(Dataset records)
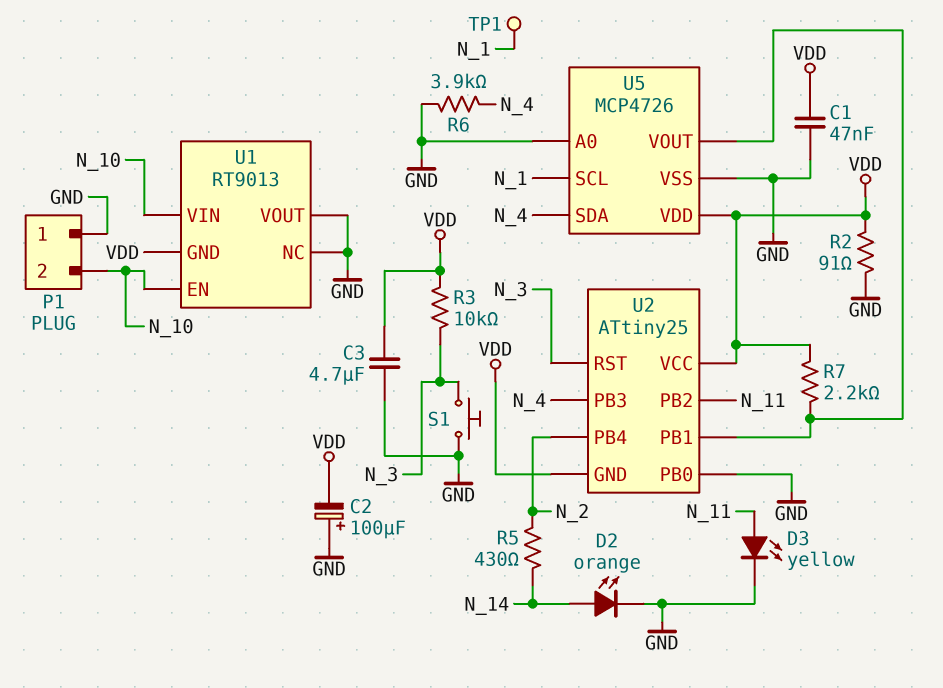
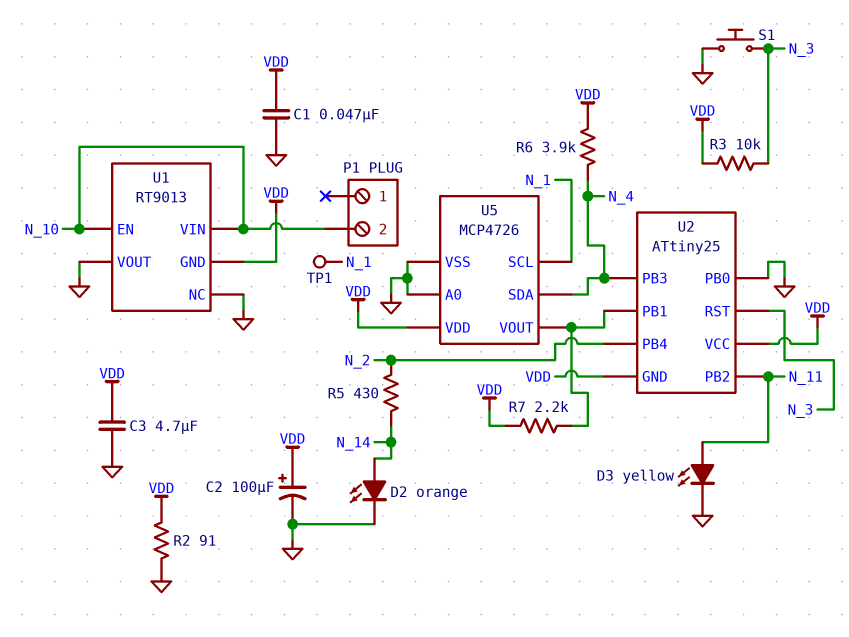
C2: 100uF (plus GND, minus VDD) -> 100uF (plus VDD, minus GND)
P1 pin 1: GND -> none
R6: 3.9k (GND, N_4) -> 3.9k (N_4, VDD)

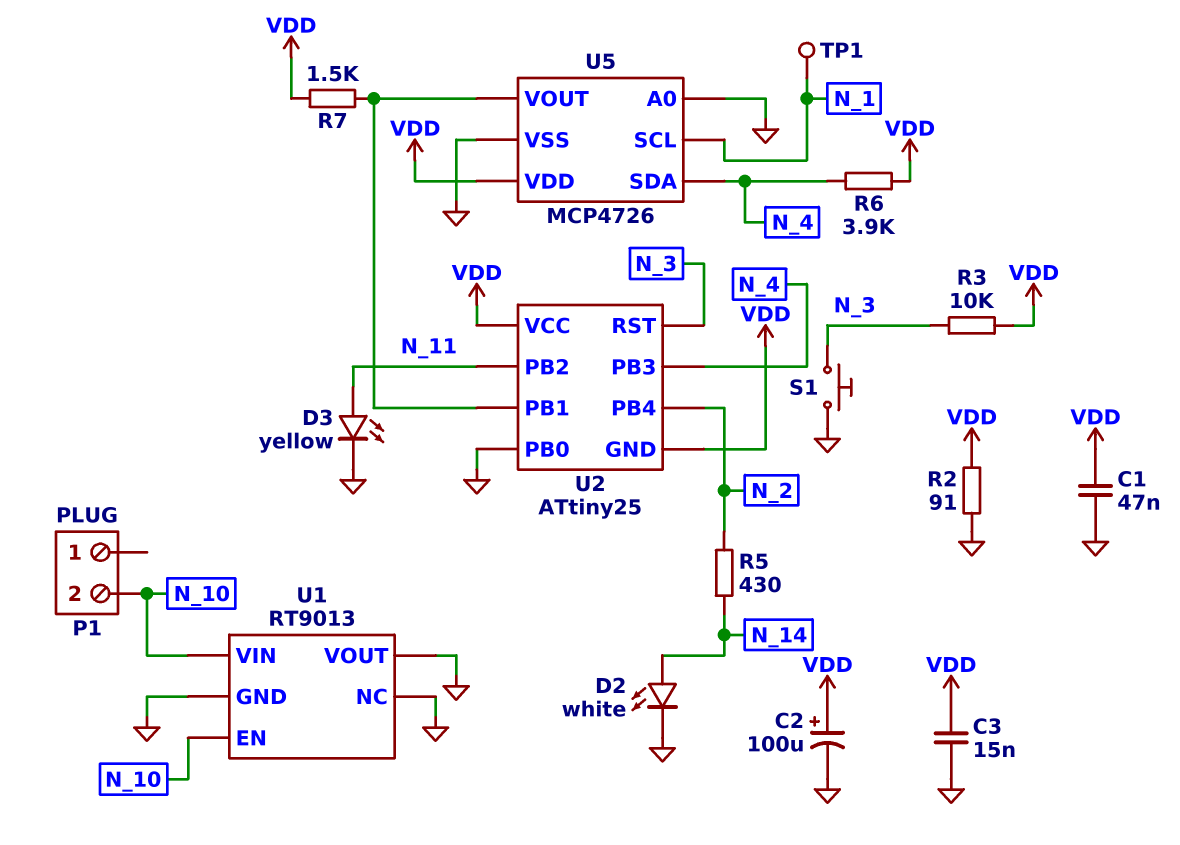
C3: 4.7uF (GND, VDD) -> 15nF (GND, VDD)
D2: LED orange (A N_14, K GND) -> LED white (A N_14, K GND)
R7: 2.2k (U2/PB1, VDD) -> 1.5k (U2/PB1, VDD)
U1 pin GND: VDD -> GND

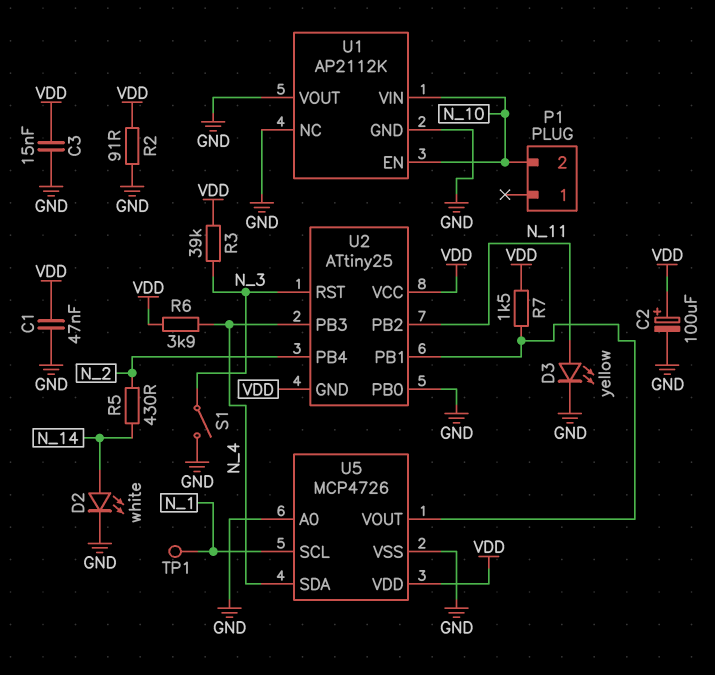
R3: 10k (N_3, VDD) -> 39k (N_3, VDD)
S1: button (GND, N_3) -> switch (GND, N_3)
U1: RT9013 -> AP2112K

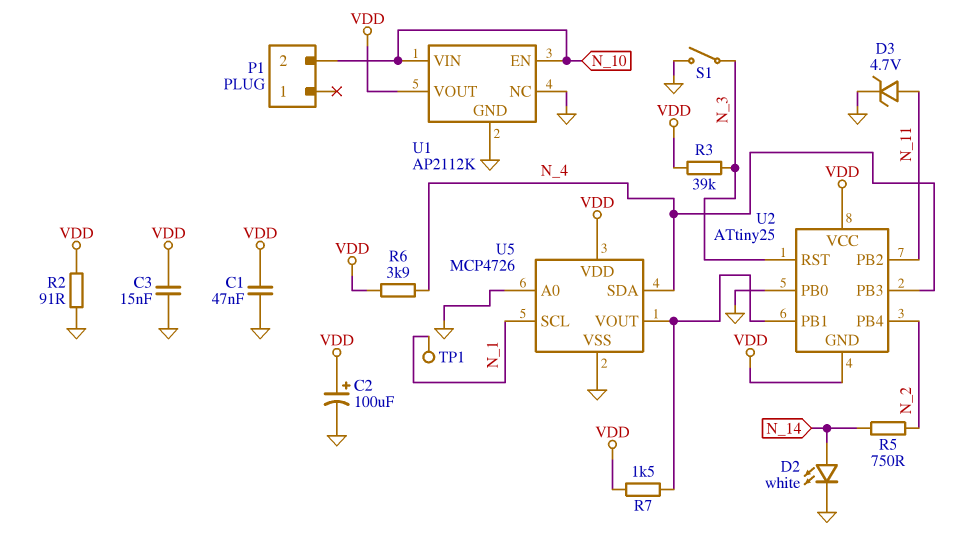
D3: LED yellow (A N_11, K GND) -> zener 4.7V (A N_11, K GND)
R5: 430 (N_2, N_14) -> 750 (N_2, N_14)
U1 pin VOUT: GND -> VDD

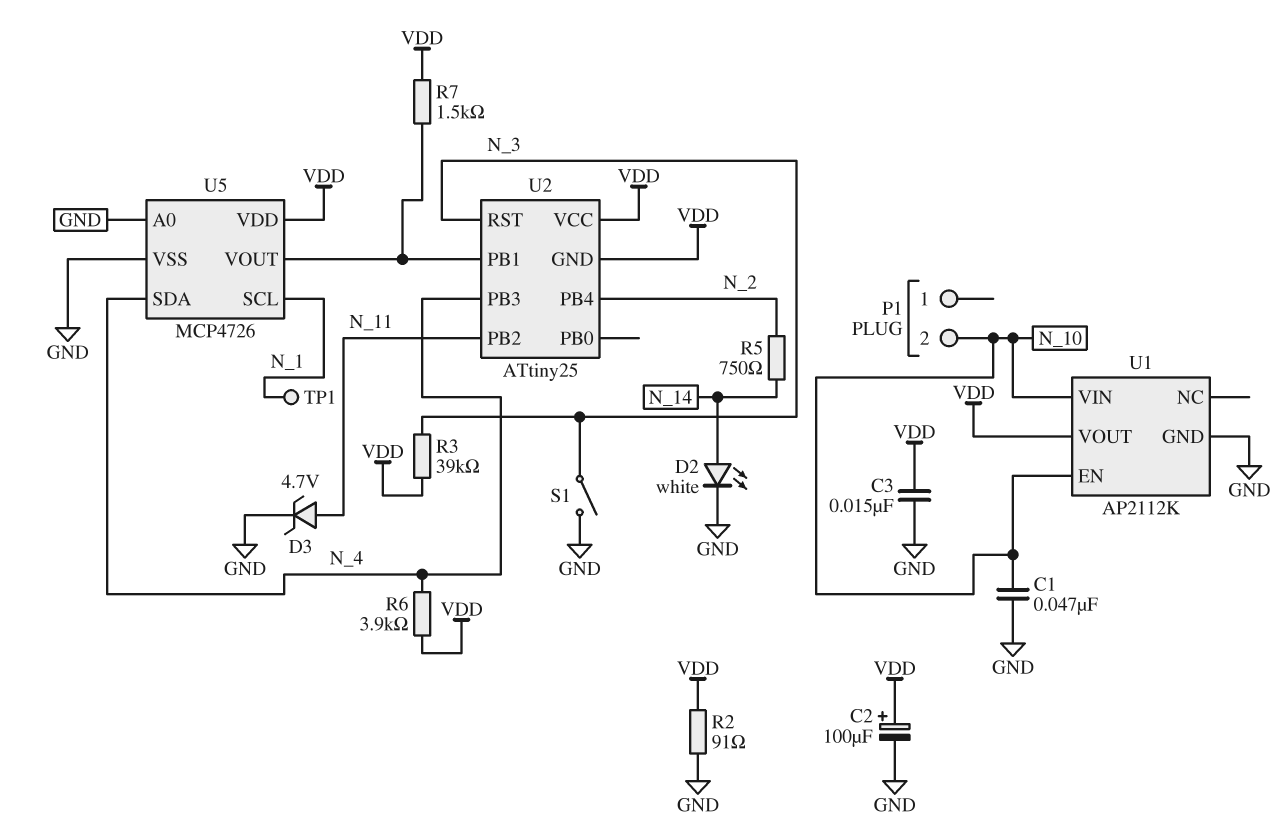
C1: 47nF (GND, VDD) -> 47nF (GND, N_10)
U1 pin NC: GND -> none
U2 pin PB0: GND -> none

__The problem__.
Print exactly the lines from the one containing "R3: 10k (N_3, VDD) -> 39k (N_3, VDD)" through the last line of the records, both included, and leave out the pictures.

__Final answer__.
R3: 10k (N_3, VDD) -> 39k (N_3, VDD)
S1: button (GND, N_3) -> switch (GND, N_3)
U1: RT9013 -> AP2112K

D3: LED yellow (A N_11, K GND) -> zener 4.7V (A N_11, K GND)
R5: 430 (N_2, N_14) -> 750 (N_2, N_14)
U1 pin VOUT: GND -> VDD

C1: 47nF (GND, VDD) -> 47nF (GND, N_10)
U1 pin NC: GND -> none
U2 pin PB0: GND -> none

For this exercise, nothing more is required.